● What to do
Please find the lines in the entries below that contain the word "trapezoid", and copy each one.

● Dataset content
==================================================

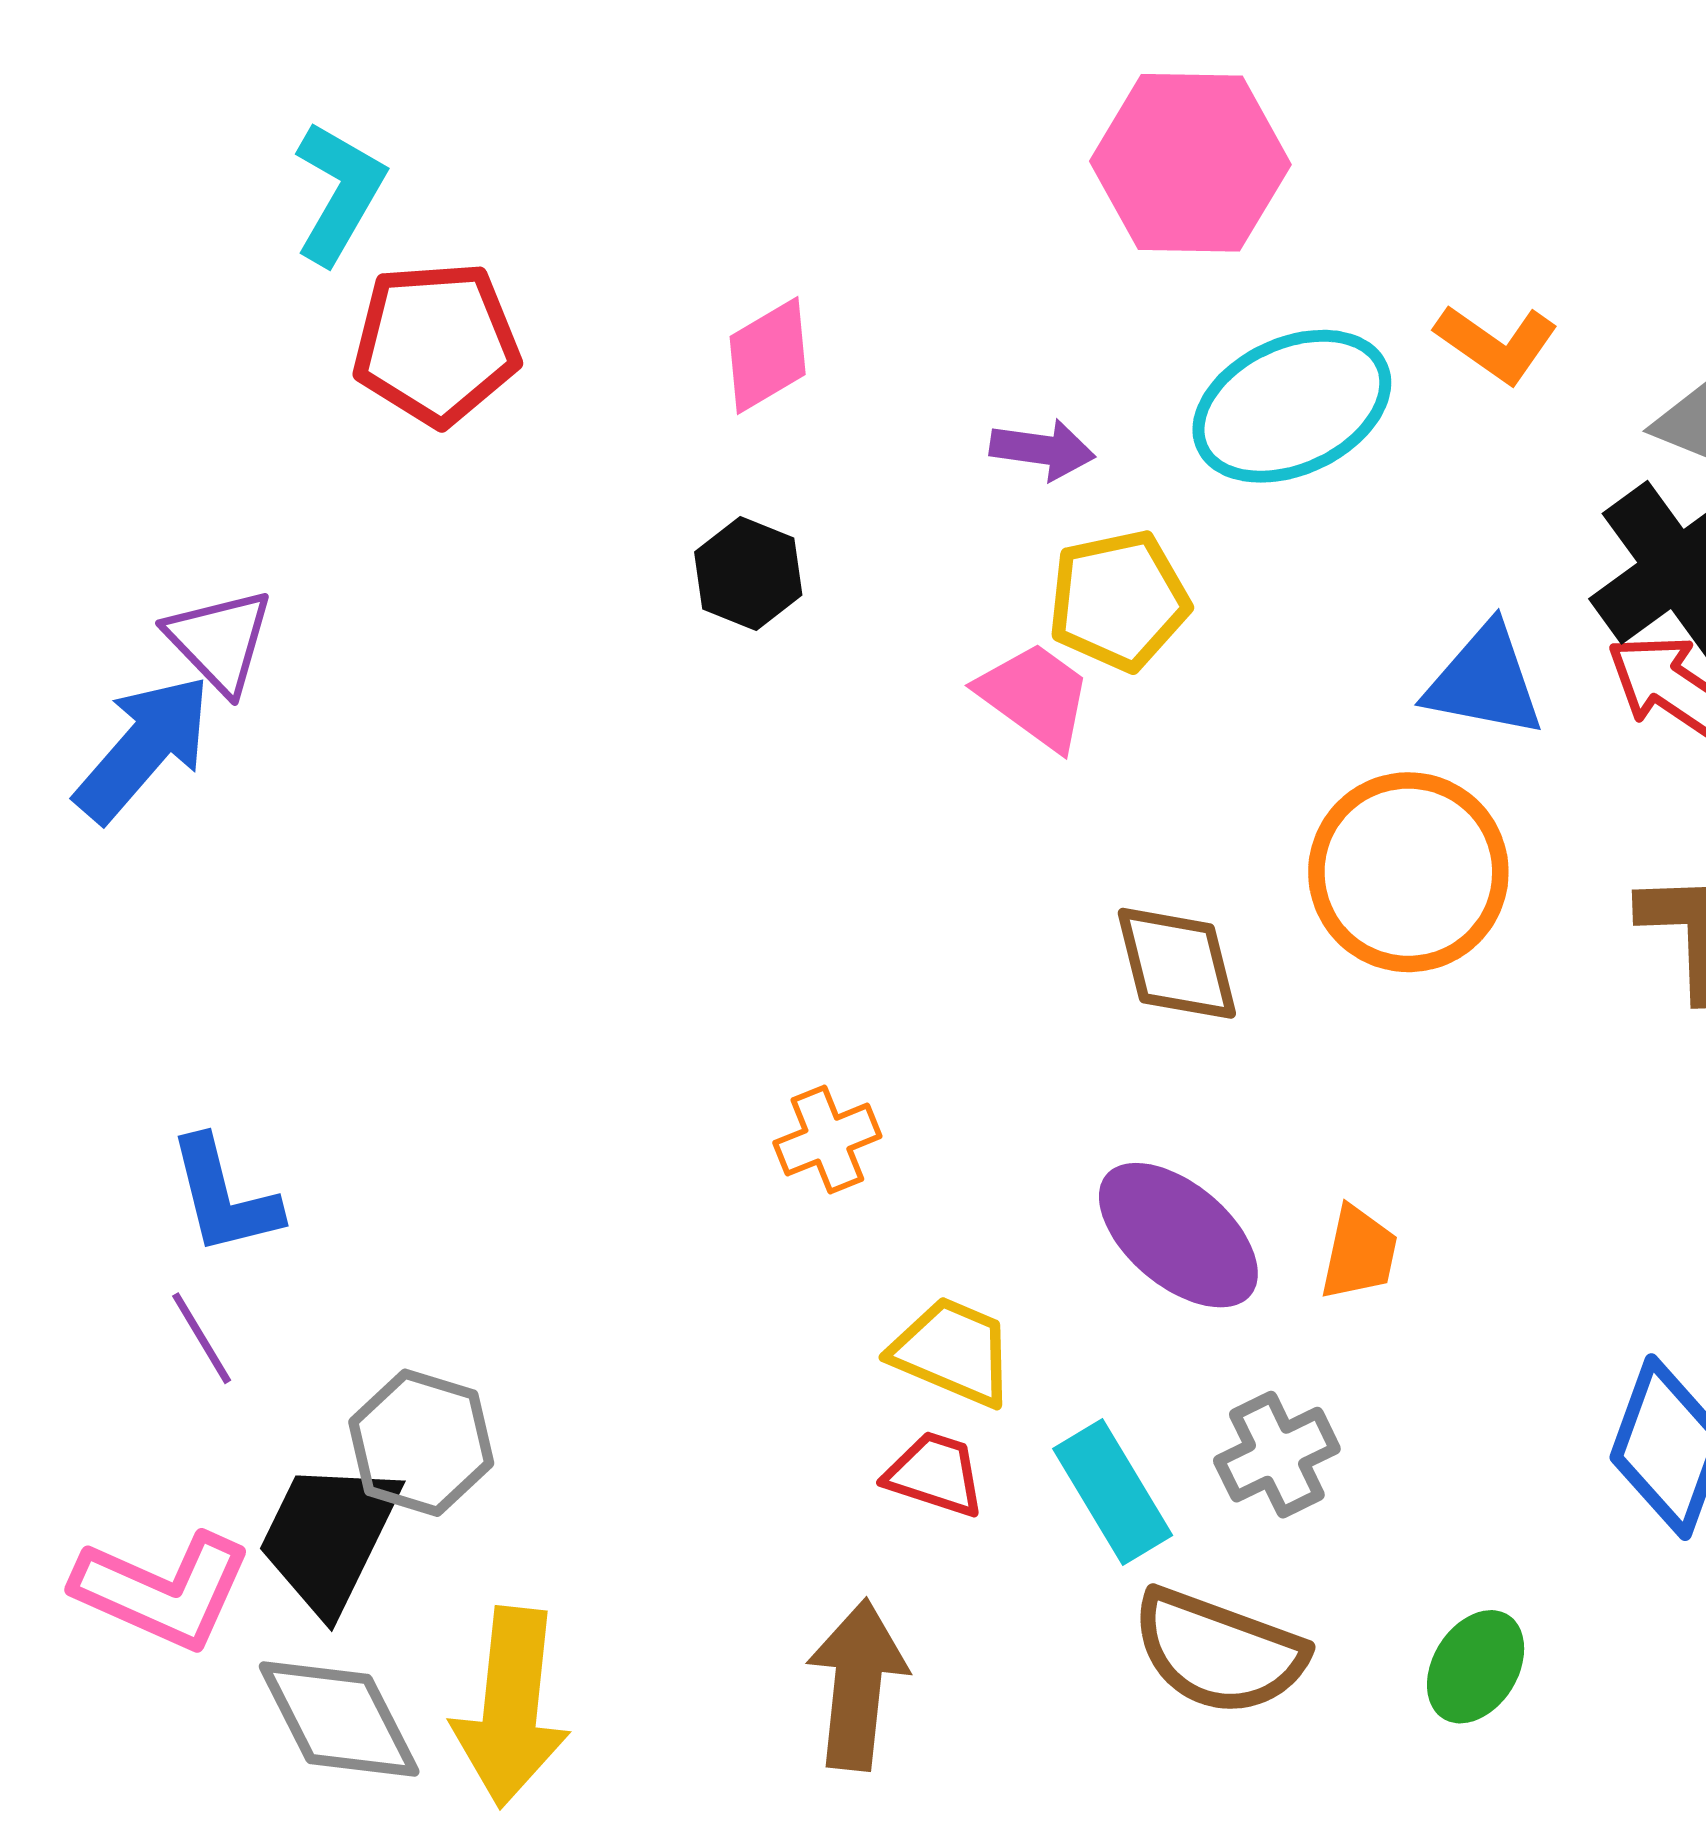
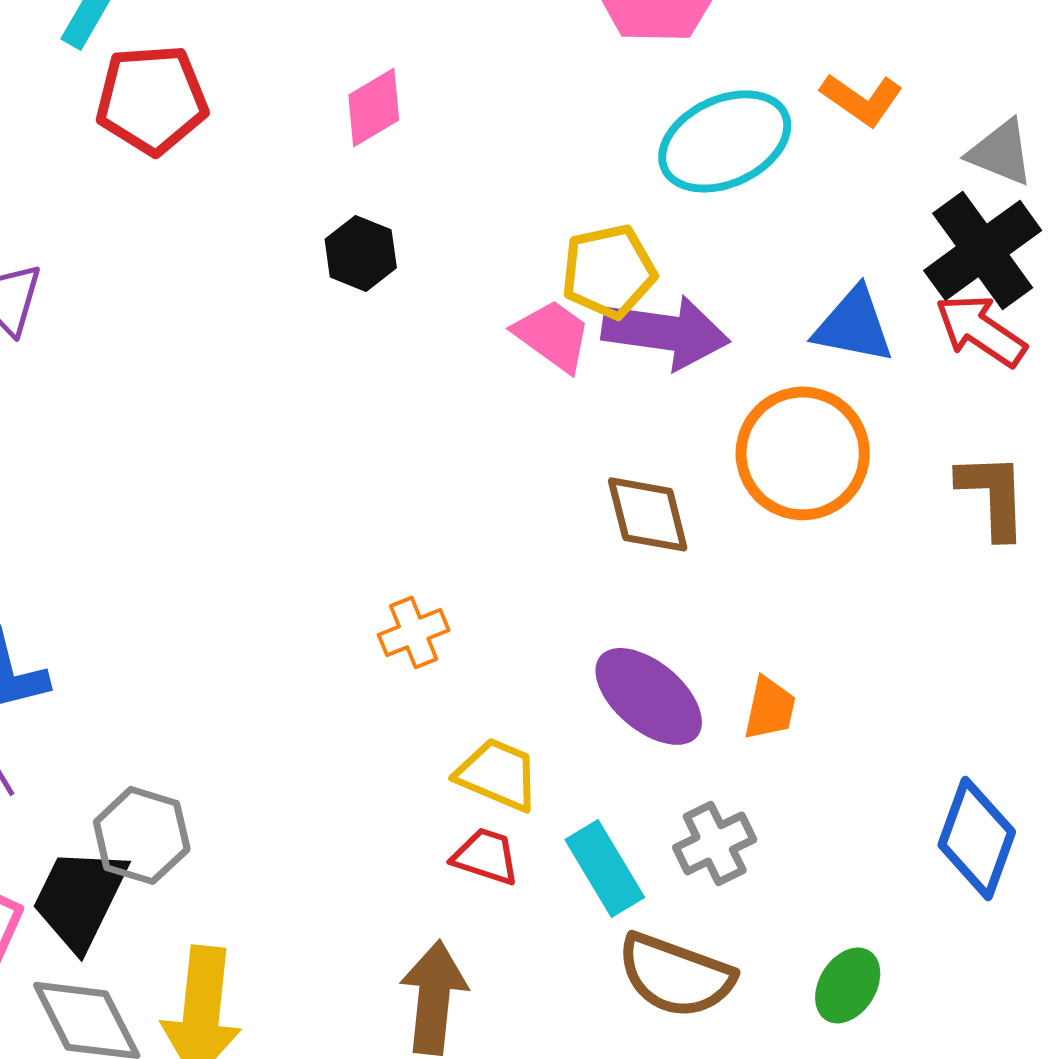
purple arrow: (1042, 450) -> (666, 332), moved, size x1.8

==================================================

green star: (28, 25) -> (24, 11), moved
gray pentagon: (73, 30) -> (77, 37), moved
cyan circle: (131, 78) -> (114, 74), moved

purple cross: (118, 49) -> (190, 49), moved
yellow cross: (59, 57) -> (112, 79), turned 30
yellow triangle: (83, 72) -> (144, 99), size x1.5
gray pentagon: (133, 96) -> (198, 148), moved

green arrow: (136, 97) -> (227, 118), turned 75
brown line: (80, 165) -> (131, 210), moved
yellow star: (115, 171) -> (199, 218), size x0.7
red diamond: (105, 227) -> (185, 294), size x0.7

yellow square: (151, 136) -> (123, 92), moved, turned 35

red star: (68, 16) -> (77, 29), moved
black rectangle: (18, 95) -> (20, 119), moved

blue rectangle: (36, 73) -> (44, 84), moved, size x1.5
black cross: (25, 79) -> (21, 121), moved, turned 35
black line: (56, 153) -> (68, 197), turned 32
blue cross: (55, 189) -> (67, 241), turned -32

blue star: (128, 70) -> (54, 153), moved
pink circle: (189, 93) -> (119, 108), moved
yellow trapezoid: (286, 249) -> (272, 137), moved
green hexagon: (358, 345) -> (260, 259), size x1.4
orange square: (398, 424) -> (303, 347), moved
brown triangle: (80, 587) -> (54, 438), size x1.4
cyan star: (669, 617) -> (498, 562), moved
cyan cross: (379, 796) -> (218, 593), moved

==================================================

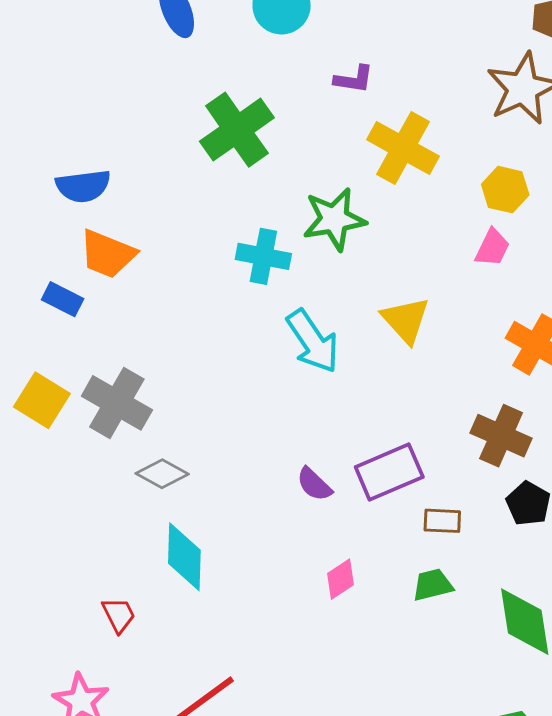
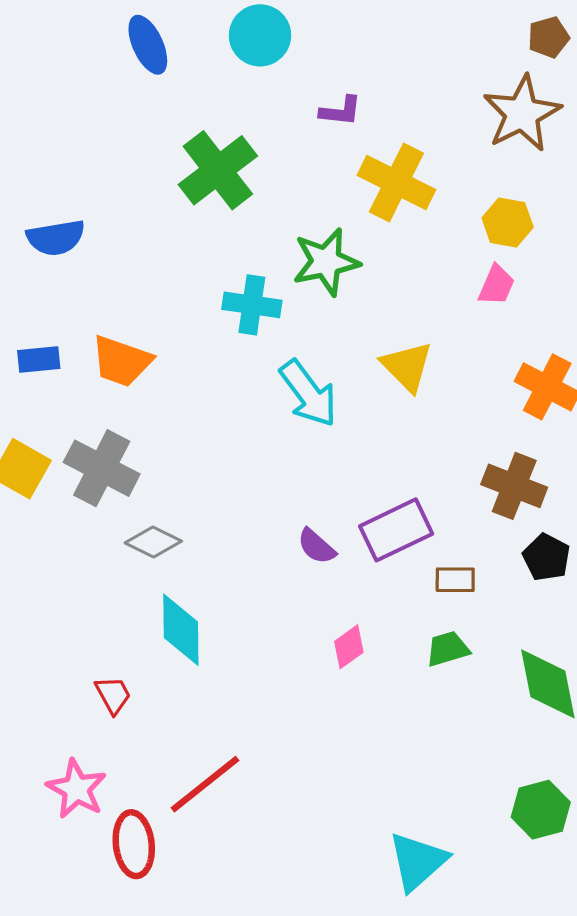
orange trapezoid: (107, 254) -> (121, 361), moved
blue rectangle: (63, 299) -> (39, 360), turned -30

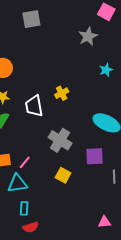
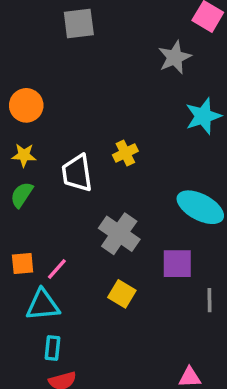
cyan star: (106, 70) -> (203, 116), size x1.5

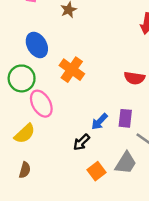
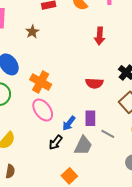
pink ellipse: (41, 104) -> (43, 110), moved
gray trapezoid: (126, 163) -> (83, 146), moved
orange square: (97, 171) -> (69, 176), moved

==================================================

● Exercise output
yellow trapezoid: (286, 249) -> (272, 137), moved
orange trapezoid: (107, 254) -> (121, 361), moved
gray trapezoid: (126, 163) -> (83, 146), moved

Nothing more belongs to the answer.